## AIM OF THE EXERCISE
Begin at the top of the records and copy each line exactly. The line containing "U10: AND 74HC08" is the last one to include.

Detected change data
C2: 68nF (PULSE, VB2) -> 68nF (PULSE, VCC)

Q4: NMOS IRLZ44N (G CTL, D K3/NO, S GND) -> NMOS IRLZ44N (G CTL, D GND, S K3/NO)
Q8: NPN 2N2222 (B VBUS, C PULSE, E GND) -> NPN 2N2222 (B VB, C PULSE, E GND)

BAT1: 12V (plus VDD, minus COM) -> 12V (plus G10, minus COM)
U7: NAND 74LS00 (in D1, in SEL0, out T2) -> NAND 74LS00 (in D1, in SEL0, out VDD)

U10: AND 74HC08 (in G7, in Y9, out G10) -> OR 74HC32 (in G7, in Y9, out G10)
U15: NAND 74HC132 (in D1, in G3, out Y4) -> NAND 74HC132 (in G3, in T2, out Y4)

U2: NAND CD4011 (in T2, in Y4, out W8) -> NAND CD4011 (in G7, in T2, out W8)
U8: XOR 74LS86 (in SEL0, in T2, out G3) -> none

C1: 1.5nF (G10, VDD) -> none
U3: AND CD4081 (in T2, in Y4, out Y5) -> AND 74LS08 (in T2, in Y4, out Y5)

## EXERCISE RESPONSE
C2: 68nF (PULSE, VB2) -> 68nF (PULSE, VCC)

Q4: NMOS IRLZ44N (G CTL, D K3/NO, S GND) -> NMOS IRLZ44N (G CTL, D GND, S K3/NO)
Q8: NPN 2N2222 (B VBUS, C PULSE, E GND) -> NPN 2N2222 (B VB, C PULSE, E GND)

BAT1: 12V (plus VDD, minus COM) -> 12V (plus G10, minus COM)
U7: NAND 74LS00 (in D1, in SEL0, out T2) -> NAND 74LS00 (in D1, in SEL0, out VDD)

U10: AND 74HC08 (in G7, in Y9, out G10) -> OR 74HC32 (in G7, in Y9, out G10)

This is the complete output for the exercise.